Exercise description → The material below has pictures in it. Set down only the lines from the line containing "red_novifasik (2nd from" through the line containing "black_zukeno; turquoise_rizarilen", word for word, and leave the pictures behind.

Data for this exercise →
----
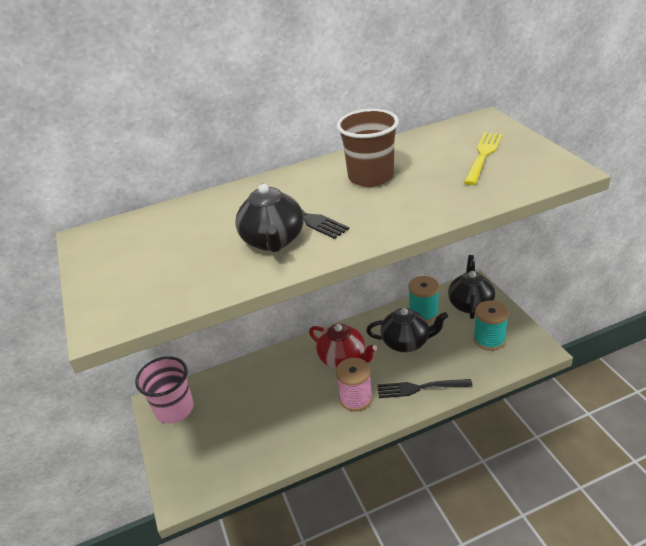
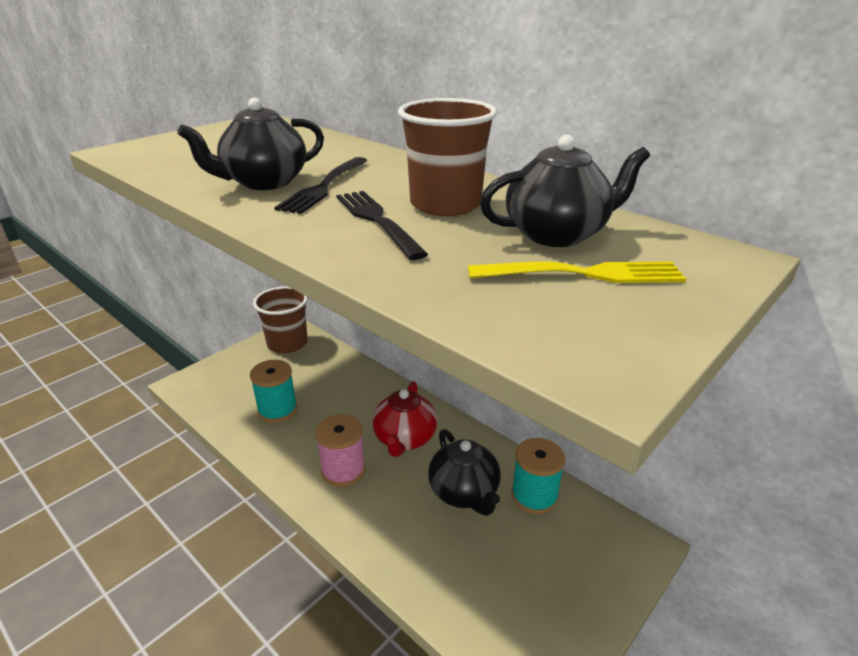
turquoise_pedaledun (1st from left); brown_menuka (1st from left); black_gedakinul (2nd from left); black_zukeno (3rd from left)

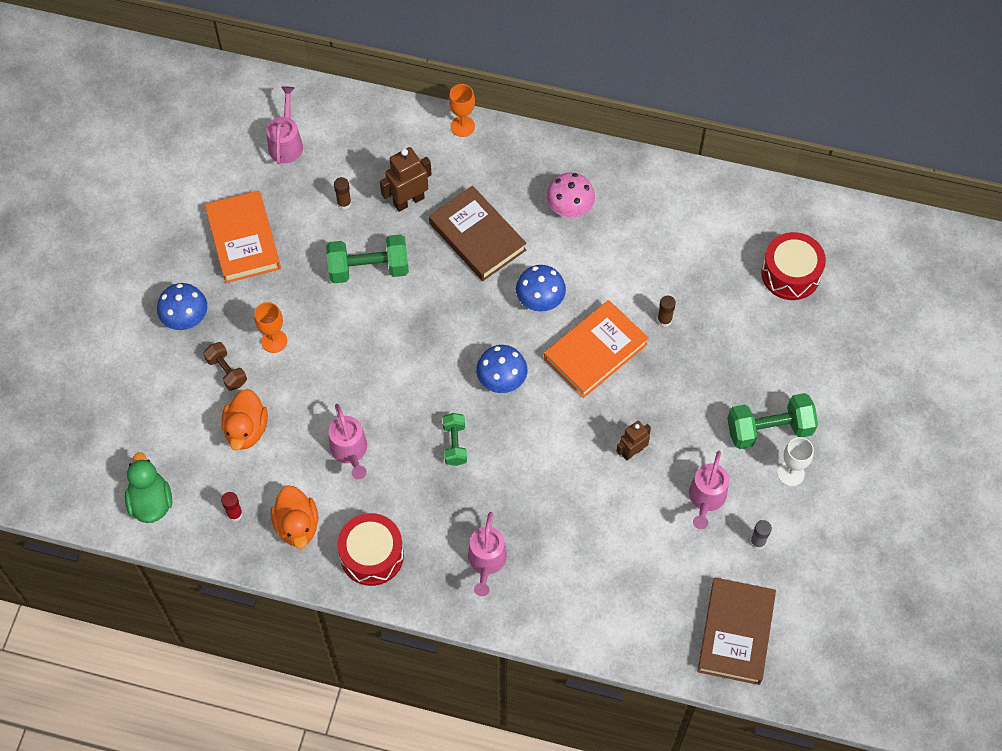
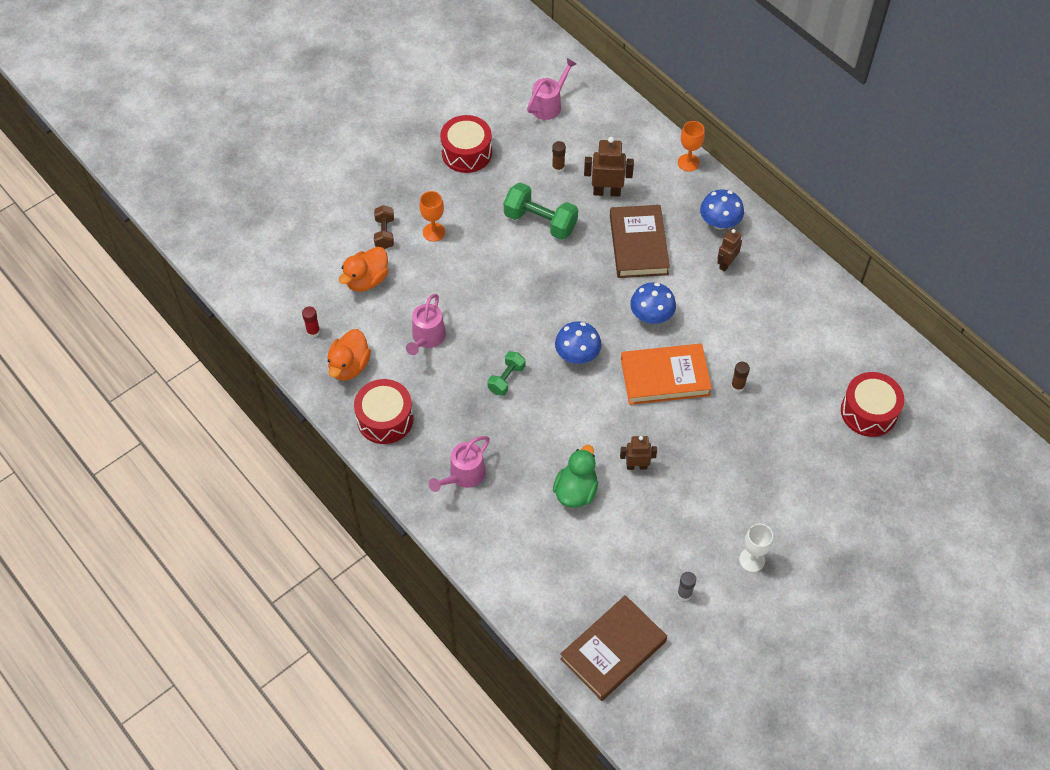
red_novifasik (2nd from left); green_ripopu; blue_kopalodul (3rd from left); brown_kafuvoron (3rd from left); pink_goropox (4th from left in the first image); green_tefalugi (3rd from left in the first image)

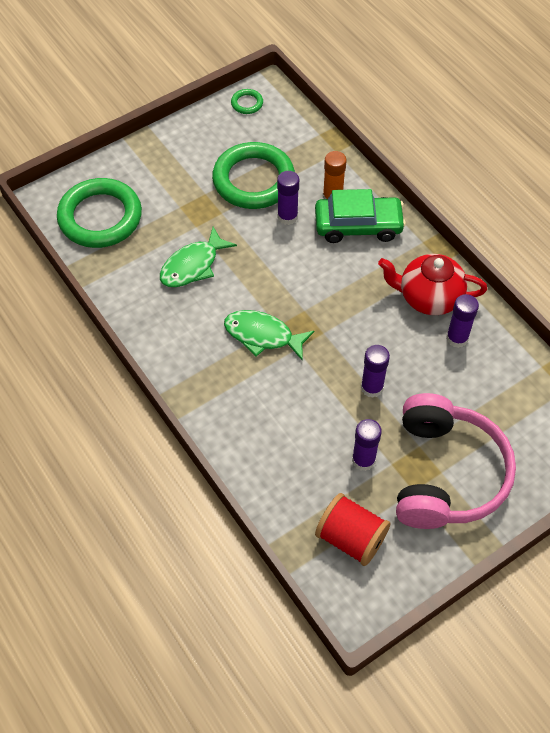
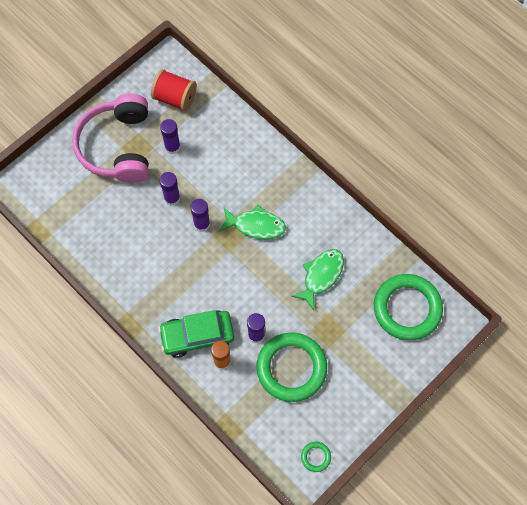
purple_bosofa (3rd from left); red_zukeno

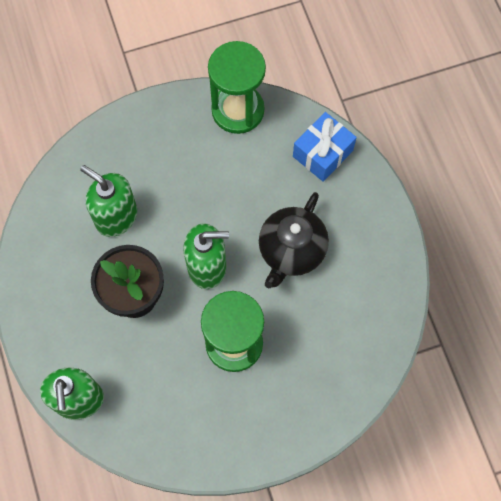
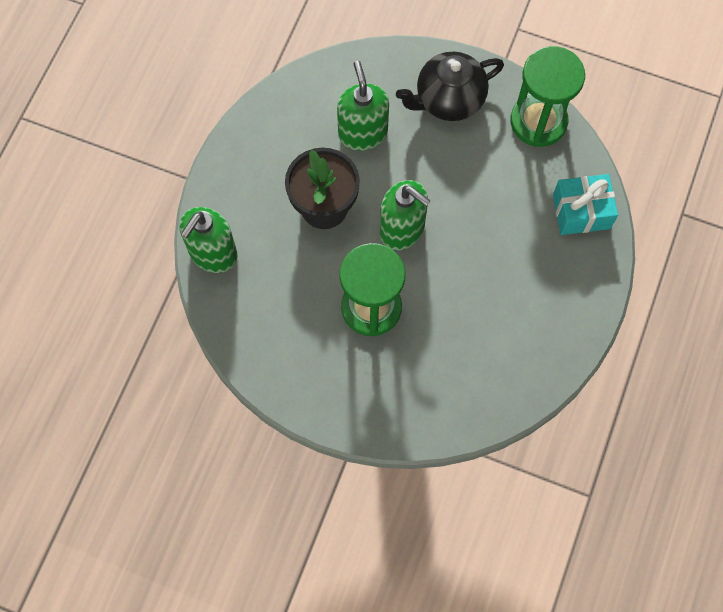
black_zukeno; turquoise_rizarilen

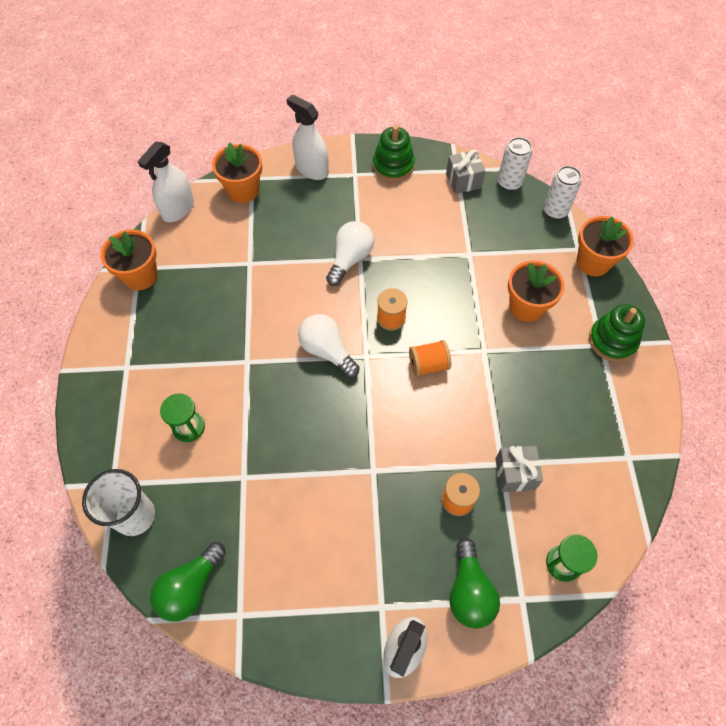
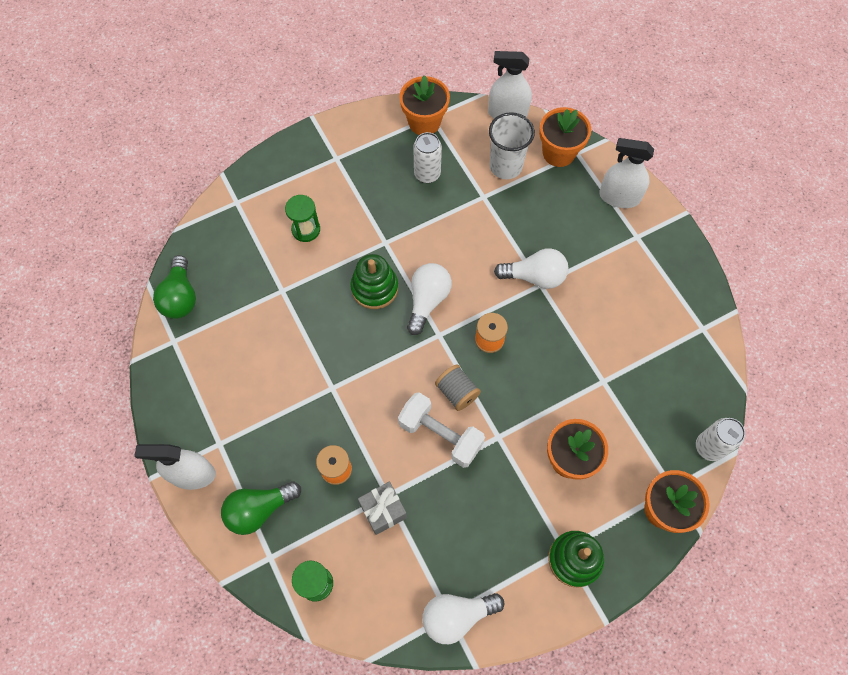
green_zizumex (1st from left); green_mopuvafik (1st from left); white_tefalugi; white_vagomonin (1st from left); white_zizumex (2nd from left); grey_pedaledun; white_menuka; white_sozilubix (3rd from left); grey_rizarilen (1st from left in the first image)

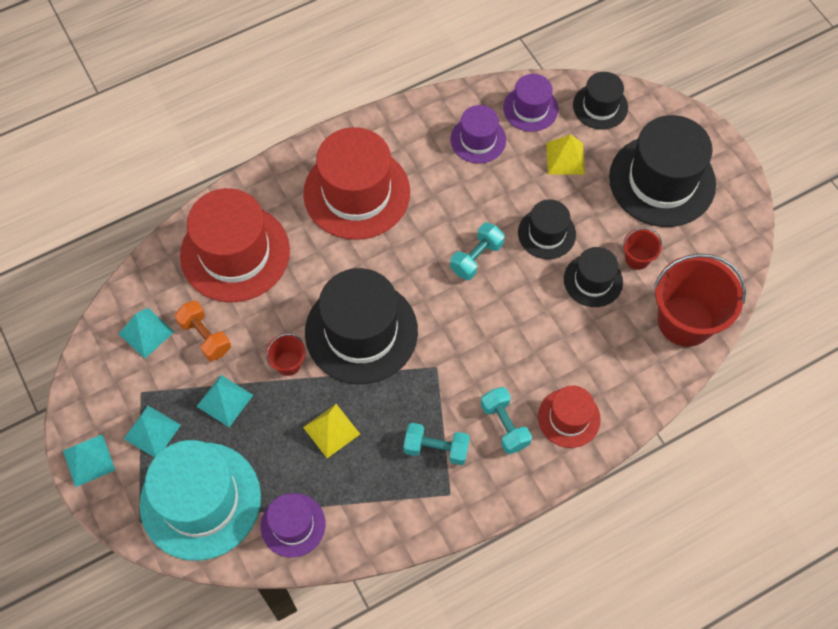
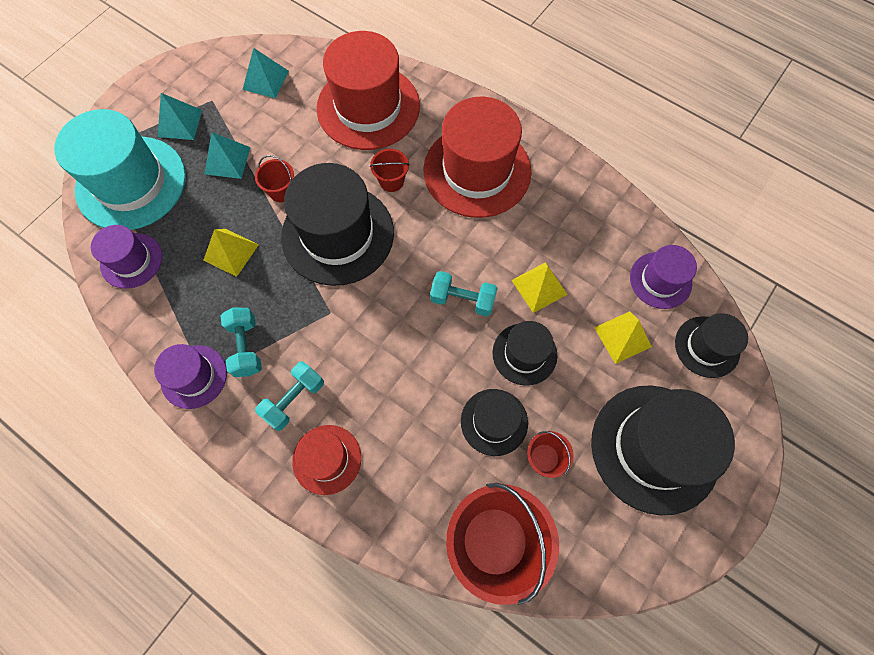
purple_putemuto (2nd from left); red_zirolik (2nd from left); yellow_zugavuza (2nd from left); turquoise_zugavuza (1st from left in the first image); orange_tefalugi

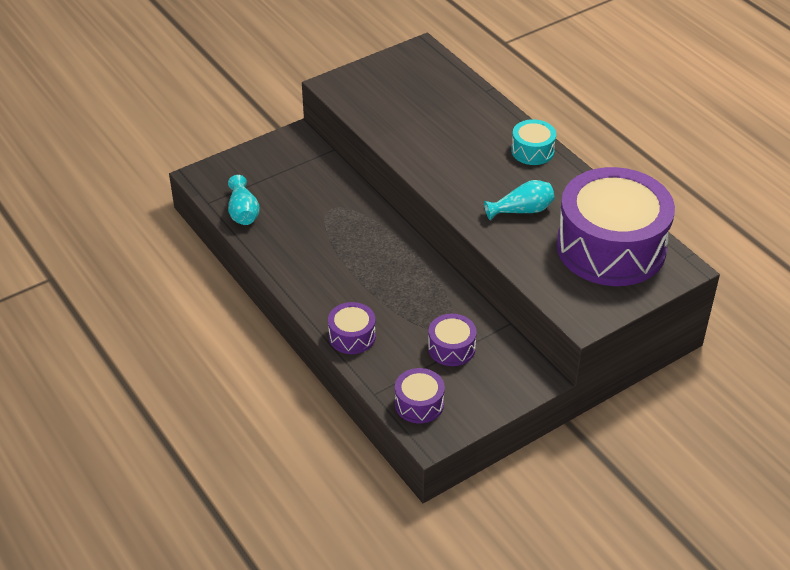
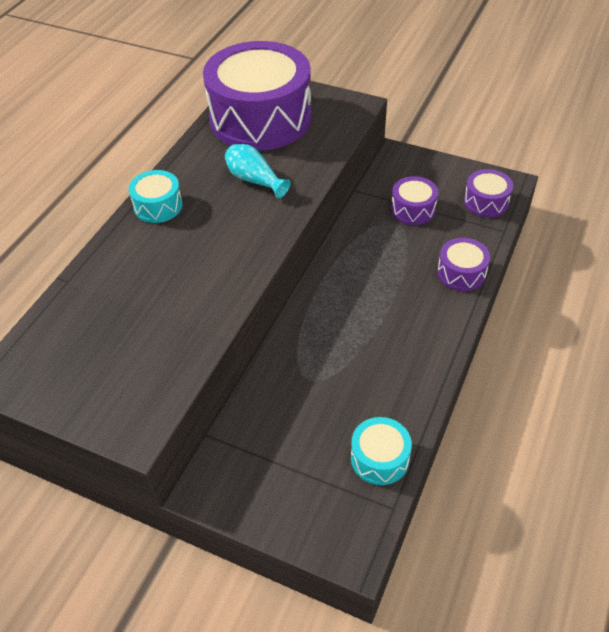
turquoise_novifasik (2nd from left)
----
Task answer →
red_novifasik (2nd from left); green_ripopu; blue_kopalodul (3rd from left); brown_kafuvoron (3rd from left); pink_goropox (4th from left in the first image); green_tefalugi (3rd from left in the first image)

purple_bosofa (3rd from left); red_zukeno

black_zukeno; turquoise_rizarilen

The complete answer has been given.